* [To do]: Please transcribe exactly the lines from the one containing "R16: 560 (LED_A, U1/RB4)" through the end of the records below, both included, and nothing else.

* [Records for this task]:

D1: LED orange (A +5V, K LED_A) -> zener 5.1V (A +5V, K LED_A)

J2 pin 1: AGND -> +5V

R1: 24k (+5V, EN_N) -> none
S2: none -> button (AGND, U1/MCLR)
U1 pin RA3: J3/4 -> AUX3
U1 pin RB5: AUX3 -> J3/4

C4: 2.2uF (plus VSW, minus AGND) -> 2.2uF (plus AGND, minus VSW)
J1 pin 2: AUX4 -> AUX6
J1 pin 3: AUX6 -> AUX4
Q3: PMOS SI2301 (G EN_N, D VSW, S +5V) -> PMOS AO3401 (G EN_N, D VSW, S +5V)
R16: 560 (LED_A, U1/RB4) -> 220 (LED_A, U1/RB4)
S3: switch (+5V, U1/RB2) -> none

* [Exercise result]:
R16: 560 (LED_A, U1/RB4) -> 220 (LED_A, U1/RB4)
S3: switch (+5V, U1/RB2) -> none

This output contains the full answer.